- Provided material:
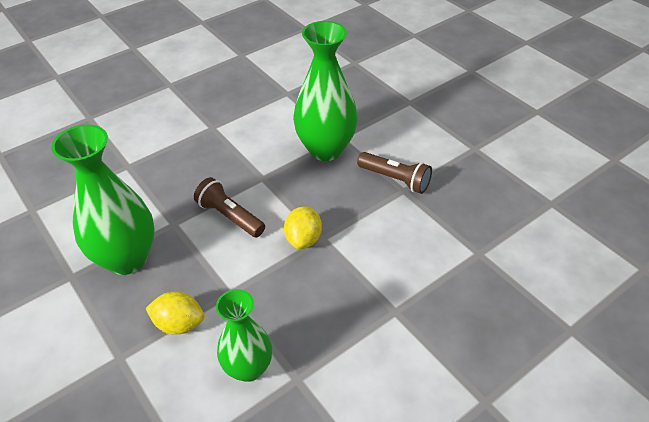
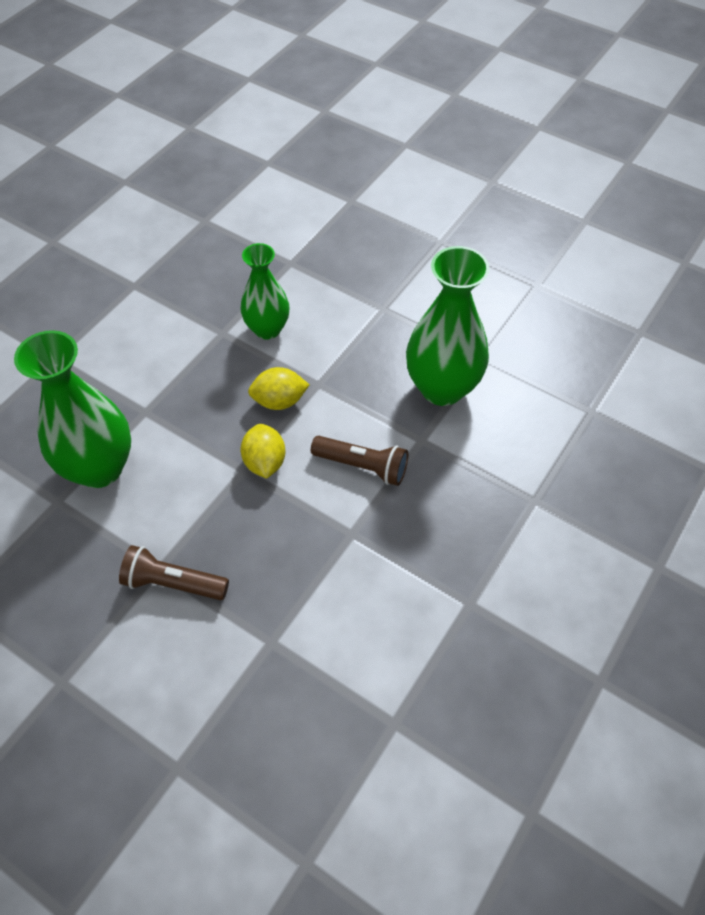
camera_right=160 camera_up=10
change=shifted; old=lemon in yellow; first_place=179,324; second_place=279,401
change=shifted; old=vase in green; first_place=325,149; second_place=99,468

- Exercise: Repeat every line above precisely; pictures do not belong in the copy.

- Response to the exercise:
camera_right=160 camera_up=10
change=shifted; old=lemon in yellow; first_place=179,324; second_place=279,401
change=shifted; old=vase in green; first_place=325,149; second_place=99,468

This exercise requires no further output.